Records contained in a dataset
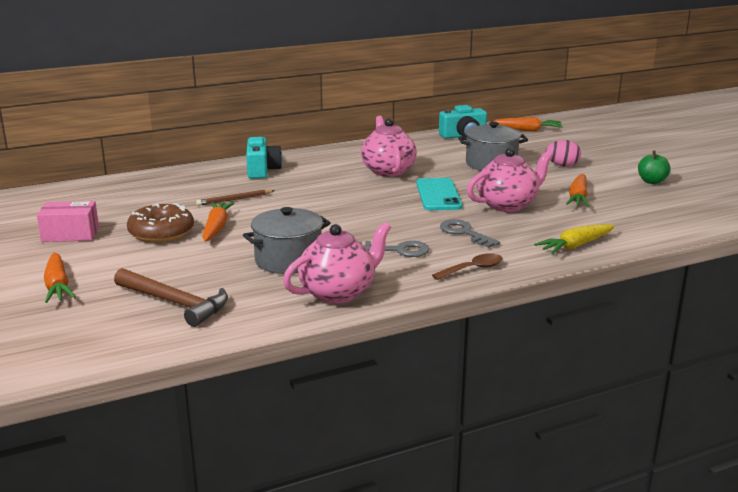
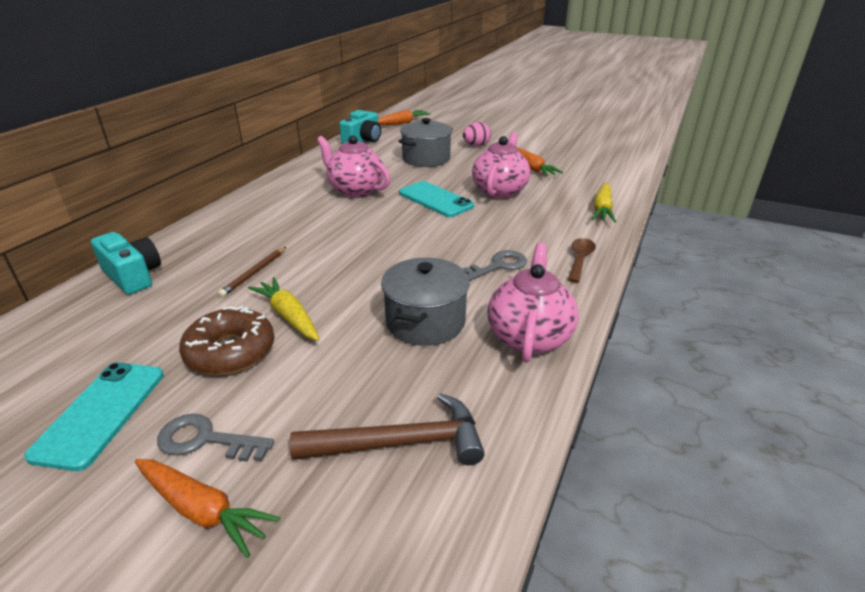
camera: 40 degrees left, 10 degrees up
pink box [37,201,99,242] -> turquoise phone [24,362,164,471]
orange carrot [202,202,235,242] -> yellow carrot [248,277,319,341]
turquoise camera [246,137,282,179] -> turquoise camera moved to [91,232,161,294]
grey key [440,219,500,248] -> grey key moved to [157,414,274,462]
green apple [638,151,671,184] -> none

Task to complete
Write out, exactly and with no pictures, the lines of the data from the first through the line containing "turquoise camera [246,137,282,179]".

Task answer
camera: 40 degrees left, 10 degrees up
pink box [37,201,99,242] -> turquoise phone [24,362,164,471]
orange carrot [202,202,235,242] -> yellow carrot [248,277,319,341]
turquoise camera [246,137,282,179] -> turquoise camera moved to [91,232,161,294]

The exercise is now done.